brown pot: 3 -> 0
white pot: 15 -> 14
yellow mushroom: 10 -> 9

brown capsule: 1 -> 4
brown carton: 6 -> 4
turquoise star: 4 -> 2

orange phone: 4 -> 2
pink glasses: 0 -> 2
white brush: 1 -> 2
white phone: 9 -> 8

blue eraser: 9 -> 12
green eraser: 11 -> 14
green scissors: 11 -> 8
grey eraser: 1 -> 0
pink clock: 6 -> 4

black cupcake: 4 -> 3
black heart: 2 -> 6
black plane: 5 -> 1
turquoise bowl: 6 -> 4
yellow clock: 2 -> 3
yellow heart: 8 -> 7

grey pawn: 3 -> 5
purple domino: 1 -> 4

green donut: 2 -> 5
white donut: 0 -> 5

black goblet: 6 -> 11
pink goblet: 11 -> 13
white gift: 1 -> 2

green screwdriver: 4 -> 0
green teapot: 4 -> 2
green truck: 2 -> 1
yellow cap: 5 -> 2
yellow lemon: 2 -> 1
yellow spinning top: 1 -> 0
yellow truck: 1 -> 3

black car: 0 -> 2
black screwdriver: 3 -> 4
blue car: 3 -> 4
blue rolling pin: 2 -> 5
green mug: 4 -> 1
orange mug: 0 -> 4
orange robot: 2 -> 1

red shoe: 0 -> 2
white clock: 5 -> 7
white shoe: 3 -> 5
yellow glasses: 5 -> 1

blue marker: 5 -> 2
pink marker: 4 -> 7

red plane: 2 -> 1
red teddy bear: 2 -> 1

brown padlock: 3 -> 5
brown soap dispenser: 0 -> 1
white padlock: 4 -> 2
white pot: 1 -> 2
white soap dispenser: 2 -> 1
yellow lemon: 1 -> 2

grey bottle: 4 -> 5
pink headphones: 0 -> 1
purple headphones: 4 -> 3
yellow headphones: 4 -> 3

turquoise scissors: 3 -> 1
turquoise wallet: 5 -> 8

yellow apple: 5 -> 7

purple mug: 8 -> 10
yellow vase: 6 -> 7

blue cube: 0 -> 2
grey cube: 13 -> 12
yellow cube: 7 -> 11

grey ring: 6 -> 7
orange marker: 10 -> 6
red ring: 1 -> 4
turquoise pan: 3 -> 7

·····

▶ **Task to complete**
Wherever the word "brown" turns up in the material, copy the whole line.

▶ **Final answer**
brown pot: 3 -> 0
brown capsule: 1 -> 4
brown carton: 6 -> 4
brown padlock: 3 -> 5
brown soap dispenser: 0 -> 1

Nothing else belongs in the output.